DATA PROVIDED.
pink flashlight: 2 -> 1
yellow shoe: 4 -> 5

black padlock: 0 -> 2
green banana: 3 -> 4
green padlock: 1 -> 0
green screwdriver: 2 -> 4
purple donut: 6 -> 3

--

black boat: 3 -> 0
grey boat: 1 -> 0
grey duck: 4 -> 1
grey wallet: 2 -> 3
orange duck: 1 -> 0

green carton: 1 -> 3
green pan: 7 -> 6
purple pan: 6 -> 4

--

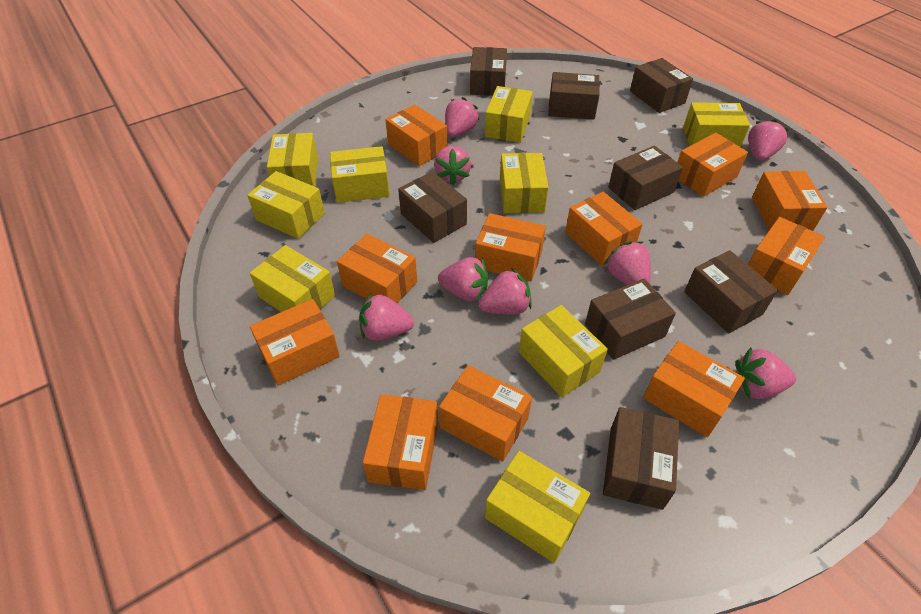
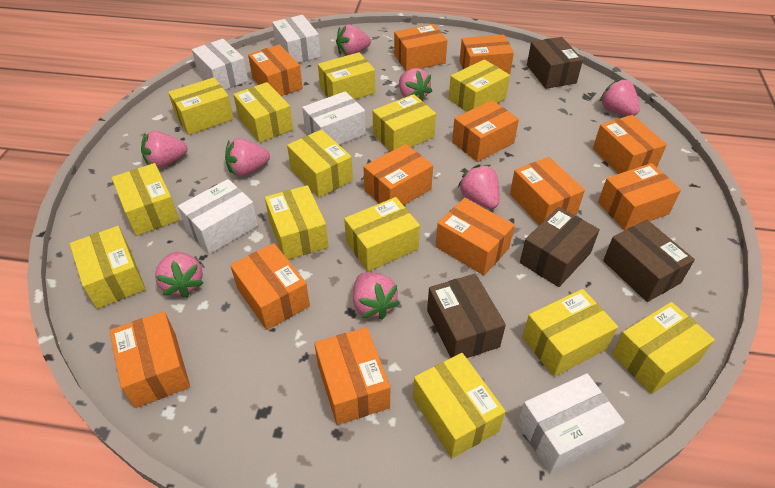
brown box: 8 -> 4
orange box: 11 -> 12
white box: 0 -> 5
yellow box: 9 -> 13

INSTRUCTIONS TO FOLLOW. Begin at the line that has "green padlock: 1 -> 0" in the entries above; stop after the line that has "purple donut: 6 -> 3". Transcribe exactly those lines and no others.

TASK OUTPUT.
green padlock: 1 -> 0
green screwdriver: 2 -> 4
purple donut: 6 -> 3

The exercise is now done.